PROBLEM STATEMENT:
The listing below is to be duplicated exactly, with every picture omitted.

___ DATA TO EXAMINE

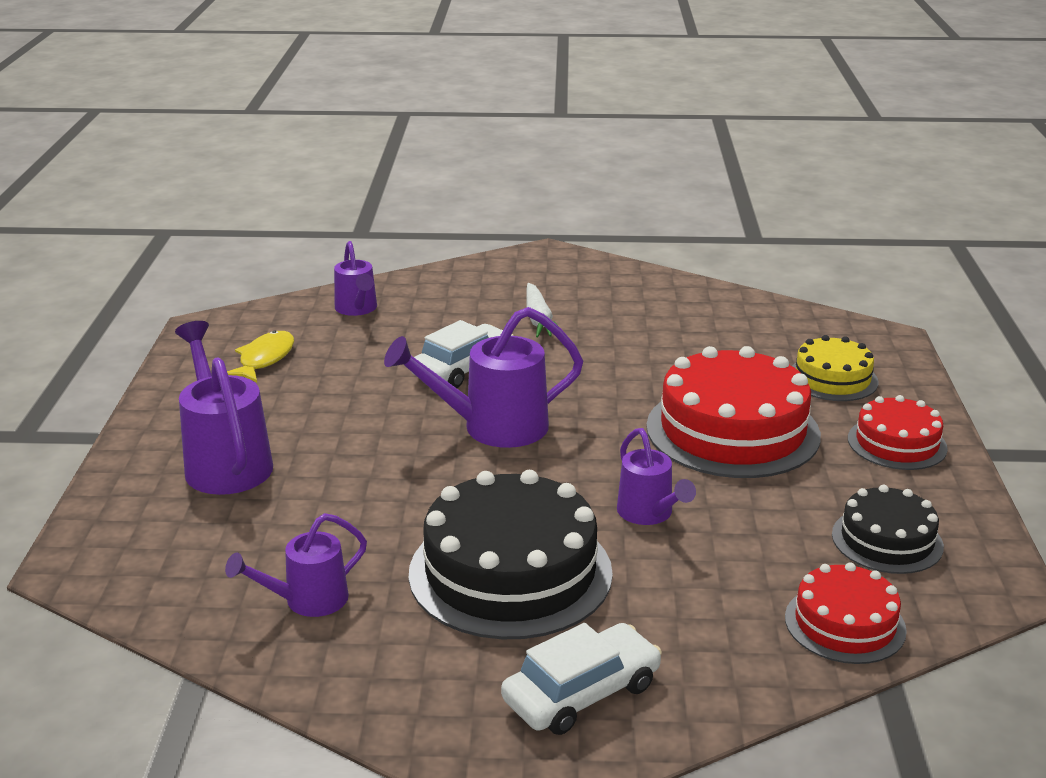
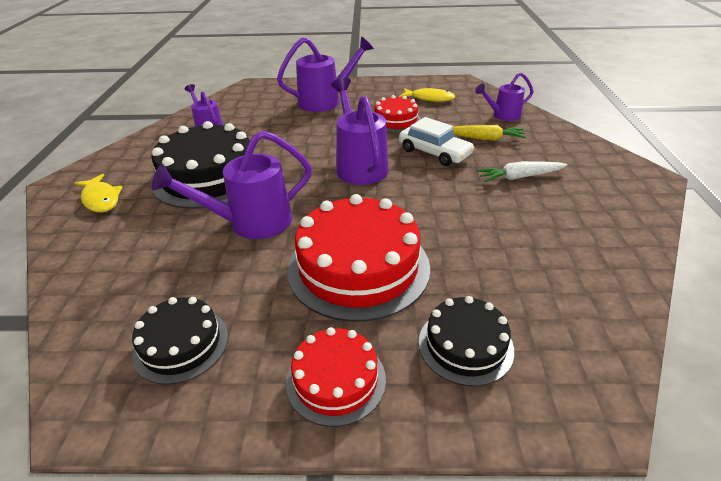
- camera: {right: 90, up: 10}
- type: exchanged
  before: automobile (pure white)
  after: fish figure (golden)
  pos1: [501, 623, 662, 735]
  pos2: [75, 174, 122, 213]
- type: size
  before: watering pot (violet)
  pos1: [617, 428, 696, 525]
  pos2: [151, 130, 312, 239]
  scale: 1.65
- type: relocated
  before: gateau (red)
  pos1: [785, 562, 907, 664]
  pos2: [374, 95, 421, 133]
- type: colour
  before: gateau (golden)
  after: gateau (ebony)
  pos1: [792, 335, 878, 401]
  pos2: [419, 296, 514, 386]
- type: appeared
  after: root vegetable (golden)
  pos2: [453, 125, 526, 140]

______

SOLUTION TO THE EXERCISE:
- camera: {right: 90, up: 10}
- type: exchanged
  before: automobile (pure white)
  after: fish figure (golden)
  pos1: [501, 623, 662, 735]
  pos2: [75, 174, 122, 213]
- type: size
  before: watering pot (violet)
  pos1: [617, 428, 696, 525]
  pos2: [151, 130, 312, 239]
  scale: 1.65
- type: relocated
  before: gateau (red)
  pos1: [785, 562, 907, 664]
  pos2: [374, 95, 421, 133]
- type: colour
  before: gateau (golden)
  after: gateau (ebony)
  pos1: [792, 335, 878, 401]
  pos2: [419, 296, 514, 386]
- type: appeared
  after: root vegetable (golden)
  pos2: [453, 125, 526, 140]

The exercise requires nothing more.